[[ DATA RECORDS open ]]

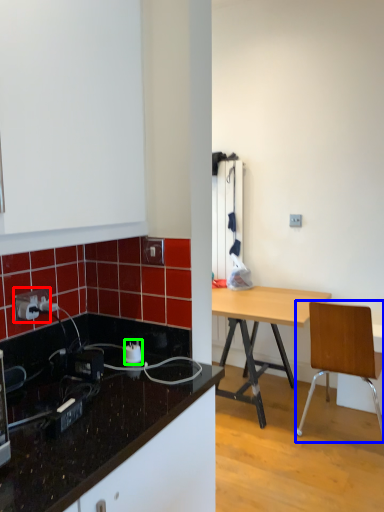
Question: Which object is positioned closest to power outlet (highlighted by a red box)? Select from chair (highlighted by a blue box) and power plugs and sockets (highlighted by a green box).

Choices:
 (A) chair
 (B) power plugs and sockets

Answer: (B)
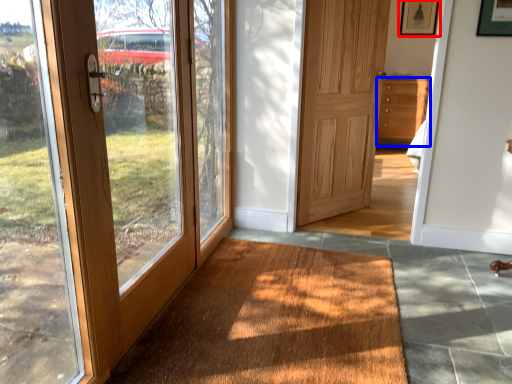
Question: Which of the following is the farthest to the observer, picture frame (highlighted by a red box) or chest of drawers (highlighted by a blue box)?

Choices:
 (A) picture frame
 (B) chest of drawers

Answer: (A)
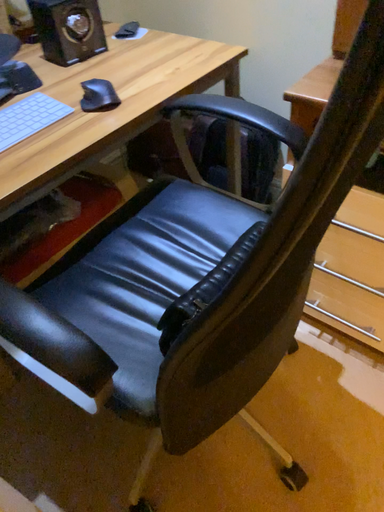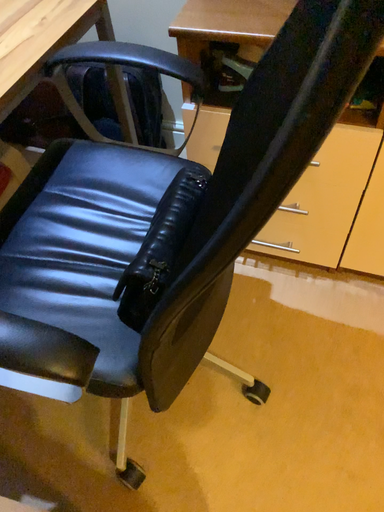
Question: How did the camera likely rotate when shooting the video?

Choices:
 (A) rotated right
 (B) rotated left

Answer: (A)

[[ DATA RECORDS closed ]]

WHAT NEEDS TO BE DONE – Return verbatim every line from the one containing "Question: Which of" through the last line of the items, inclusive, and omit the pictures.

EXERCISE RESPONSE –
Question: Which of the following is the farthest to the observer, picture frame (highlighted by a red box) or chest of drawers (highlighted by a blue box)?

Choices:
 (A) picture frame
 (B) chest of drawers

Answer: (A)
Question: How did the camera likely rotate when shooting the video?

Choices:
 (A) rotated right
 (B) rotated left

Answer: (A)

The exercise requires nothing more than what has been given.